**Work order**
Restate the following records word for word without images.

═════ Provided entries

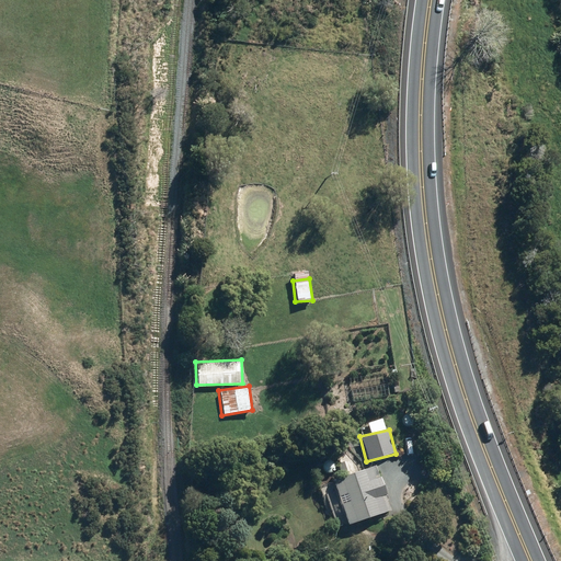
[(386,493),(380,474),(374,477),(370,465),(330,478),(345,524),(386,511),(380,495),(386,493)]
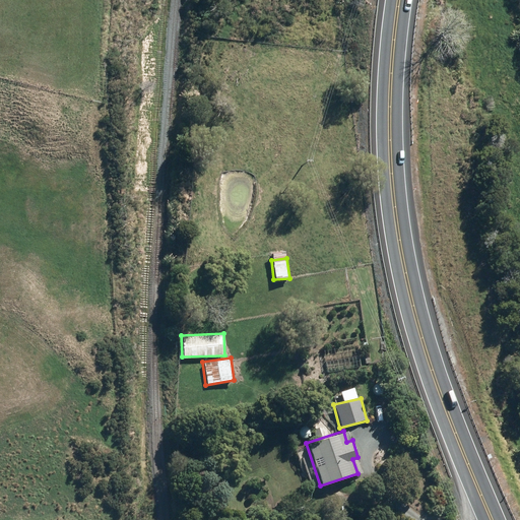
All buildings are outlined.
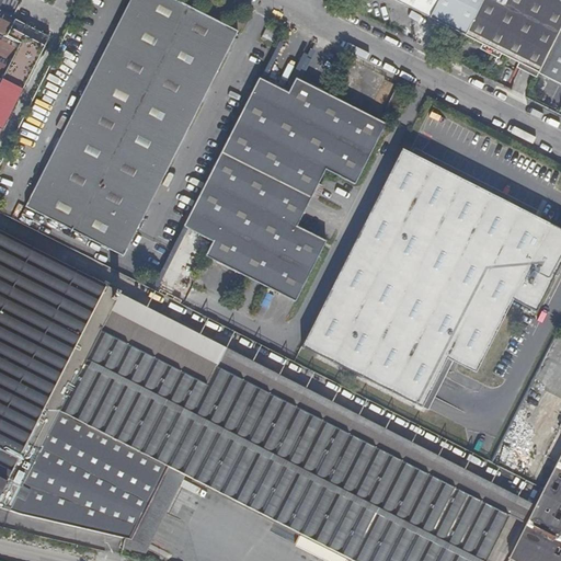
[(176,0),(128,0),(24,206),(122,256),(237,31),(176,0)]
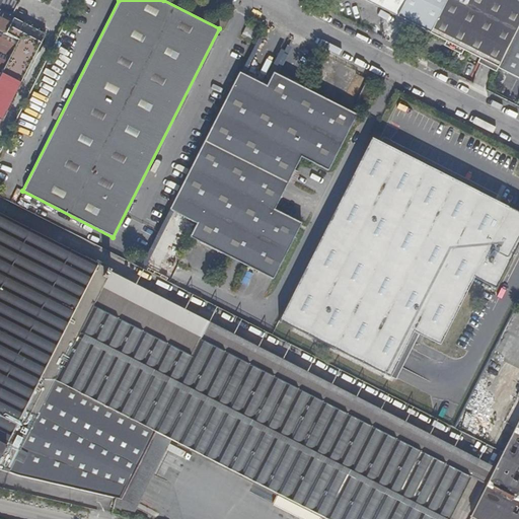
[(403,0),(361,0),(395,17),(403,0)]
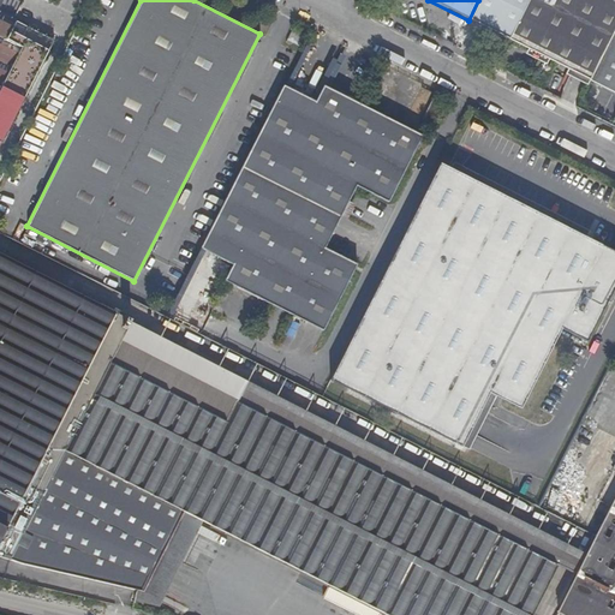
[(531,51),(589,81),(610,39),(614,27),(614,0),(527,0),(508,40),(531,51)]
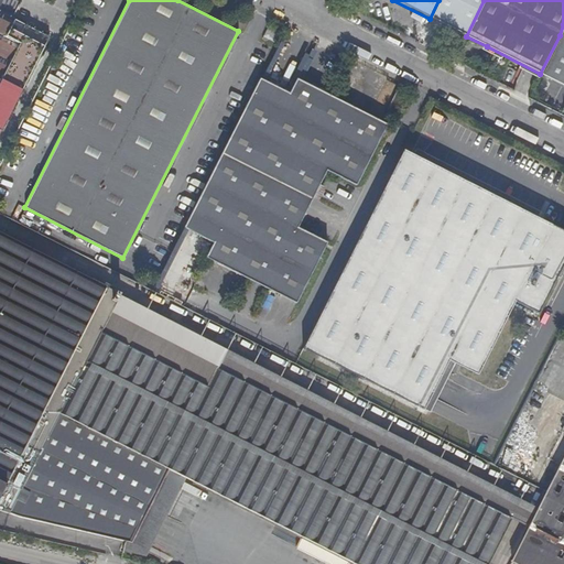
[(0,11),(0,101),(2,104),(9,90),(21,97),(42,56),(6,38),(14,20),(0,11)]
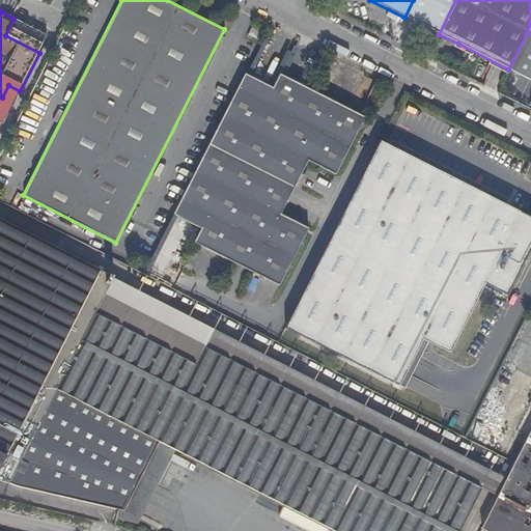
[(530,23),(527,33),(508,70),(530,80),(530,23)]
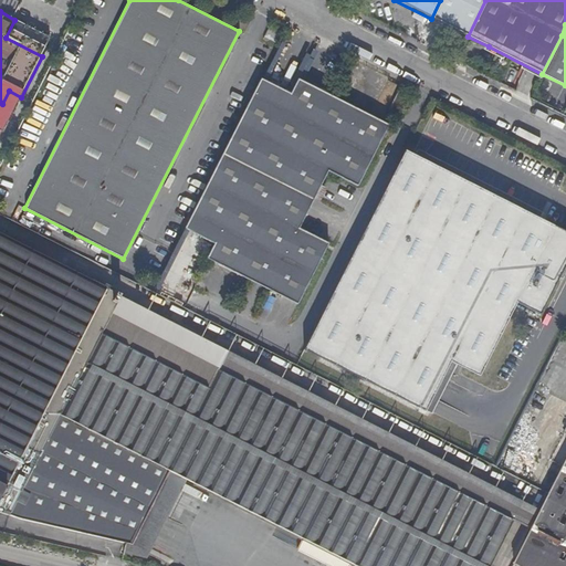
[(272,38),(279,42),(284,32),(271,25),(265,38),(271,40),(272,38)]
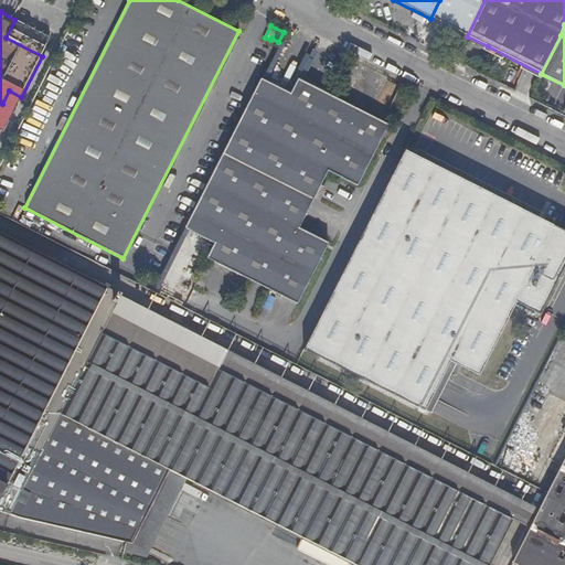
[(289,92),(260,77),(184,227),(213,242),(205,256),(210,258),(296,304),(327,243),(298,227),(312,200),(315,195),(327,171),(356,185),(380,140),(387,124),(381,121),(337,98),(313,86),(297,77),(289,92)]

══════════

**Answer box**
[(386,493),(380,474),(374,477),(370,465),(330,478),(345,524),(386,511),(380,495),(386,493)]
All buildings are outlined.
[(176,0),(128,0),(24,206),(122,256),(237,31),(176,0)]
[(403,0),(361,0),(395,17),(403,0)]
[(531,51),(589,81),(610,39),(614,27),(614,0),(527,0),(508,40),(531,51)]
[(0,11),(0,101),(2,104),(9,90),(21,97),(42,56),(6,38),(14,20),(0,11)]
[(530,23),(527,33),(508,70),(530,80),(530,23)]
[(272,38),(279,42),(284,32),(271,25),(265,38),(271,40),(272,38)]
[(289,92),(260,77),(184,227),(213,242),(205,256),(210,258),(296,304),(327,243),(298,227),(312,200),(315,195),(327,171),(356,185),(380,140),(387,124),(381,121),(337,98),(313,86),(297,77),(289,92)]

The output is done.